BEGIN Dataset entries
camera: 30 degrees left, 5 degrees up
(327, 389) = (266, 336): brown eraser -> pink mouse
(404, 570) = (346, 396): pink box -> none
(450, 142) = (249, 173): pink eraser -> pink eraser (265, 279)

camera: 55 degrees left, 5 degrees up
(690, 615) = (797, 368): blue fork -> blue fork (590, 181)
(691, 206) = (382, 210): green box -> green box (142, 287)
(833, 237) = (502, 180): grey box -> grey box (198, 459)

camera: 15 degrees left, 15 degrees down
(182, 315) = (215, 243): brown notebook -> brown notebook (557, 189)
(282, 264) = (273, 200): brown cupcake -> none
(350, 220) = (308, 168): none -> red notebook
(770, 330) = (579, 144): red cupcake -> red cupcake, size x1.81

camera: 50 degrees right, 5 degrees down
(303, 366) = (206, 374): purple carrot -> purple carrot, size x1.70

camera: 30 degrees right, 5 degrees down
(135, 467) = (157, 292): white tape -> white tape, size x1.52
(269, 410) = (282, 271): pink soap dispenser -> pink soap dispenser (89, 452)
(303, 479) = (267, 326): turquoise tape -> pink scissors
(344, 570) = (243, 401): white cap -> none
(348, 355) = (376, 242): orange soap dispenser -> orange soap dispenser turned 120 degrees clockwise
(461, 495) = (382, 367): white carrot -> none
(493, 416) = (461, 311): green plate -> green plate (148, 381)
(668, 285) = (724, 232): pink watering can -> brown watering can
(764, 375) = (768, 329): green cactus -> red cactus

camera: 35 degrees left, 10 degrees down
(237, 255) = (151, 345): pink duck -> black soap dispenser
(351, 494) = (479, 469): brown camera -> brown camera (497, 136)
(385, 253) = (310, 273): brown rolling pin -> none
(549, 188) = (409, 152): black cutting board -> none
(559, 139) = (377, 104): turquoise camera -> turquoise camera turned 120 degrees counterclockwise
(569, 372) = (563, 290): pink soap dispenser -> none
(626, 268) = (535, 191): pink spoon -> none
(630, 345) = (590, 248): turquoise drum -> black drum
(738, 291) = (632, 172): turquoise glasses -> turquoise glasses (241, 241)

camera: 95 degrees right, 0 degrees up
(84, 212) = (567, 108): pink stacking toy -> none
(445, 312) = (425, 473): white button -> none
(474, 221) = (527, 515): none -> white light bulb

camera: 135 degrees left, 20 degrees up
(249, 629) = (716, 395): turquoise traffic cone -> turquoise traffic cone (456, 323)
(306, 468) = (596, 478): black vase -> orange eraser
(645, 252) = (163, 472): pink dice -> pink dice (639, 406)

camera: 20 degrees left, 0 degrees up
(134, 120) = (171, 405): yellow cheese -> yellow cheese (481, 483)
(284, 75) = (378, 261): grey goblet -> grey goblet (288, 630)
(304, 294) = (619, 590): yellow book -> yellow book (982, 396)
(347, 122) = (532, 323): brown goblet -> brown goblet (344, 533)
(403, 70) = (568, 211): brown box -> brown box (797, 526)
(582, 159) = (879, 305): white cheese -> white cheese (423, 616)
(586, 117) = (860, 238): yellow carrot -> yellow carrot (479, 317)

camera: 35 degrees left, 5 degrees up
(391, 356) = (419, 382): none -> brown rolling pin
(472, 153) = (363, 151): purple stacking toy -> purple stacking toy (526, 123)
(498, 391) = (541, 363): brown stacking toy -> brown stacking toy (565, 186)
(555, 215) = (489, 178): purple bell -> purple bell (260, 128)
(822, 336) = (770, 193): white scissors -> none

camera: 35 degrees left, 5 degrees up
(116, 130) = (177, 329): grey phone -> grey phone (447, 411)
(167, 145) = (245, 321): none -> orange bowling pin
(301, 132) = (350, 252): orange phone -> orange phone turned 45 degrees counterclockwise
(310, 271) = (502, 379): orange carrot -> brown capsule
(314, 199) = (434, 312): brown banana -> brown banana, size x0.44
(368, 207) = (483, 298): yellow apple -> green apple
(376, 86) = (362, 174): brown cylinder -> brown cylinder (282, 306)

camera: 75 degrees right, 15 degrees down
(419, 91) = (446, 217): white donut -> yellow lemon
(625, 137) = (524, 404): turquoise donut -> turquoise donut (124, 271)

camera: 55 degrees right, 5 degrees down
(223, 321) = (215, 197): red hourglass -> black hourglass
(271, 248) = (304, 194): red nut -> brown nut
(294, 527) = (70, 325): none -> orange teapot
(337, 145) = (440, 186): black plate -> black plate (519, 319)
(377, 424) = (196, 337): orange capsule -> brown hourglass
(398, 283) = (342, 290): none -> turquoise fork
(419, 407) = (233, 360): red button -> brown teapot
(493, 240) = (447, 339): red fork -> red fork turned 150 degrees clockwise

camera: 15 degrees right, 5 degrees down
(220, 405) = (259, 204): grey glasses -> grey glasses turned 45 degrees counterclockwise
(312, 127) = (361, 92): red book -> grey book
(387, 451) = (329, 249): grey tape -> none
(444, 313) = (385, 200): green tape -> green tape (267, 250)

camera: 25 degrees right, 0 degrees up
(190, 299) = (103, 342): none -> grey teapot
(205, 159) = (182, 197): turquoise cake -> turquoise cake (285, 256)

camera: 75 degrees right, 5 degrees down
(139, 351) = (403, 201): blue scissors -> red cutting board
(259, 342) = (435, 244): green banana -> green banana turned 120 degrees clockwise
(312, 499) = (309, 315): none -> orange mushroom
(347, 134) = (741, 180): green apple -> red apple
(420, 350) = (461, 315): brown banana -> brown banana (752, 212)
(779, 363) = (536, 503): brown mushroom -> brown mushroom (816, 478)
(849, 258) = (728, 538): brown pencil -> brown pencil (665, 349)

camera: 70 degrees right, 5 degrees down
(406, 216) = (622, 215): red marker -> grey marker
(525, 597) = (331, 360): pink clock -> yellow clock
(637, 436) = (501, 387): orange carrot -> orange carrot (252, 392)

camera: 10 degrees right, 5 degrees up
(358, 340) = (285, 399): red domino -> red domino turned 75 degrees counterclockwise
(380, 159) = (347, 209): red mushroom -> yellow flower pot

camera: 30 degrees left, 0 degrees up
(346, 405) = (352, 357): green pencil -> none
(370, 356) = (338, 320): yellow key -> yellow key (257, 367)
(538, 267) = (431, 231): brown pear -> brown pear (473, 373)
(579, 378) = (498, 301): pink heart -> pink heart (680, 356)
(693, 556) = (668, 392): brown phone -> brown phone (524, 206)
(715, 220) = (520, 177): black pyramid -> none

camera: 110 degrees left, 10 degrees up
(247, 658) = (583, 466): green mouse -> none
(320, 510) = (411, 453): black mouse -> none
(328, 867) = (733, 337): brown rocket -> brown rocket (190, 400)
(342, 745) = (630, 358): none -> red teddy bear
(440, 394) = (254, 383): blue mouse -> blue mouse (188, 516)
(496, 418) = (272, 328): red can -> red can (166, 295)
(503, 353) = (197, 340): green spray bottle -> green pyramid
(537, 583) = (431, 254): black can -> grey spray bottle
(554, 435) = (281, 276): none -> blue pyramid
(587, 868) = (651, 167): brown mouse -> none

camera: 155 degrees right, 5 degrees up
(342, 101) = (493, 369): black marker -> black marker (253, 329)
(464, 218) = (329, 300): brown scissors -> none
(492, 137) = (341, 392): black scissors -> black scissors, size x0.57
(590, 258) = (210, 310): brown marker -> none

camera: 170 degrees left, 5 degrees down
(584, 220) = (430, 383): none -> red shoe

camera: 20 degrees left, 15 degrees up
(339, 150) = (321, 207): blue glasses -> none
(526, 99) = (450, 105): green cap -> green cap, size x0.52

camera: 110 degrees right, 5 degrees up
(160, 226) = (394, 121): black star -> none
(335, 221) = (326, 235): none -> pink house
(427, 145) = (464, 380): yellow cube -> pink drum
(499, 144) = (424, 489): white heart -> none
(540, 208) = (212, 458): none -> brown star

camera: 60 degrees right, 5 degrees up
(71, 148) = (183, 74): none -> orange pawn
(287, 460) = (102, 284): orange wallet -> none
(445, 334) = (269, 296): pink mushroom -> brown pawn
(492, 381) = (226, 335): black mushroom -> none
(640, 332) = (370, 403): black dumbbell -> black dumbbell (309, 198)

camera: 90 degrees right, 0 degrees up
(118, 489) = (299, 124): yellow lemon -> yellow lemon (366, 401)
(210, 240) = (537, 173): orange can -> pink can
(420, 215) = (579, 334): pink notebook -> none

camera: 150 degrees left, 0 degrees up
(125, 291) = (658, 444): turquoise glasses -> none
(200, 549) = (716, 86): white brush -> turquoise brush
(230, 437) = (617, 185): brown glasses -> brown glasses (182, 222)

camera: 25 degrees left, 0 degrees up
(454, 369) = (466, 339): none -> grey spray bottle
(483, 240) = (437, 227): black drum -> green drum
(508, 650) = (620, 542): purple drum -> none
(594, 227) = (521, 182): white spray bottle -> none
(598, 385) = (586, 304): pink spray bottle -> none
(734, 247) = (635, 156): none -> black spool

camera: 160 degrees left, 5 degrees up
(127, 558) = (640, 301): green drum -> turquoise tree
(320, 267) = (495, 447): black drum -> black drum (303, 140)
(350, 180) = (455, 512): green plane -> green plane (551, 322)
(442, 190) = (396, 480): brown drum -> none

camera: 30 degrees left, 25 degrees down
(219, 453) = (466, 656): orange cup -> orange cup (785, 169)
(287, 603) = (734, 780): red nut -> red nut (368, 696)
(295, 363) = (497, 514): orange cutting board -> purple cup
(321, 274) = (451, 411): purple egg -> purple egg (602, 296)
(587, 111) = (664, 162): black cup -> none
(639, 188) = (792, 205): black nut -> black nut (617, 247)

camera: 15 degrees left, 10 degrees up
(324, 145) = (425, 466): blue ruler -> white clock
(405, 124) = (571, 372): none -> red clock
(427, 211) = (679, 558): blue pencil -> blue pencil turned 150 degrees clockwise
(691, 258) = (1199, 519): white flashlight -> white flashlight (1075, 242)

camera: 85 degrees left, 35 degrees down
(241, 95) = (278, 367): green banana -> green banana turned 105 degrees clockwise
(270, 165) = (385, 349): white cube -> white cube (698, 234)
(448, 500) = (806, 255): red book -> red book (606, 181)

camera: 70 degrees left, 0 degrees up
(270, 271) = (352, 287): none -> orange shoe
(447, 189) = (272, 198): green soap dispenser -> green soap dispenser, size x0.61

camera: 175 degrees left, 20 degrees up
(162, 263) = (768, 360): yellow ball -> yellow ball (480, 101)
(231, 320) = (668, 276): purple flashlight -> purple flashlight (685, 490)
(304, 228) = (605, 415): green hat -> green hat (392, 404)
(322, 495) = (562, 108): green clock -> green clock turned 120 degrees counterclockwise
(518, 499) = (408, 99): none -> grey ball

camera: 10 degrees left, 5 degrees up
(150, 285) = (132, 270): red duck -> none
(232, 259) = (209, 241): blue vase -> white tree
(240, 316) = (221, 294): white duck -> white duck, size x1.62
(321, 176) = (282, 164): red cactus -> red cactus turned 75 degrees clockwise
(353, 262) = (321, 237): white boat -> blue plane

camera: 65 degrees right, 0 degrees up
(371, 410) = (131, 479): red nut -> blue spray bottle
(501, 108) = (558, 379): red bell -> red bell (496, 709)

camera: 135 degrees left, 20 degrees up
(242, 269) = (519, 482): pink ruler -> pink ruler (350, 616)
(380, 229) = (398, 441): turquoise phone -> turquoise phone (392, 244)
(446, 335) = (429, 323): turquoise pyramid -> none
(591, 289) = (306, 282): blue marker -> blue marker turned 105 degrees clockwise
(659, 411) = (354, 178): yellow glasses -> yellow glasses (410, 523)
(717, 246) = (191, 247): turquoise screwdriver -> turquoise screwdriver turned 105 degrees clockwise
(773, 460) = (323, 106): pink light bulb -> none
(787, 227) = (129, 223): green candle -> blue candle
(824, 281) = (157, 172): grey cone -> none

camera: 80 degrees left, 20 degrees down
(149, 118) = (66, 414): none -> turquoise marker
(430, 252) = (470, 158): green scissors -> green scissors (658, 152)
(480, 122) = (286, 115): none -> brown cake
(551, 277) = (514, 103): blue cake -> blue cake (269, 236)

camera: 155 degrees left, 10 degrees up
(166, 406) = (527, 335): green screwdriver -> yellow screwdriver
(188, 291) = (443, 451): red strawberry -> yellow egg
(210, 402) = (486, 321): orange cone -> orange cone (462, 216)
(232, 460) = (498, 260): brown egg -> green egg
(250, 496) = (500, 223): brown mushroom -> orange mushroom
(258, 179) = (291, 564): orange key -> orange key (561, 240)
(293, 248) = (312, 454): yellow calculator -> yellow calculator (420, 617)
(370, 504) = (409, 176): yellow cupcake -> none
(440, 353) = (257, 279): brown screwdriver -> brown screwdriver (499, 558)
END Dataset entries
Activity - Every line above with the word "screwdriver" belongs in the answer, copied as written.

Solution to the problem -
(717, 246) = (191, 247): turquoise screwdriver -> turquoise screwdriver turned 105 degrees clockwise
(166, 406) = (527, 335): green screwdriver -> yellow screwdriver
(440, 353) = (257, 279): brown screwdriver -> brown screwdriver (499, 558)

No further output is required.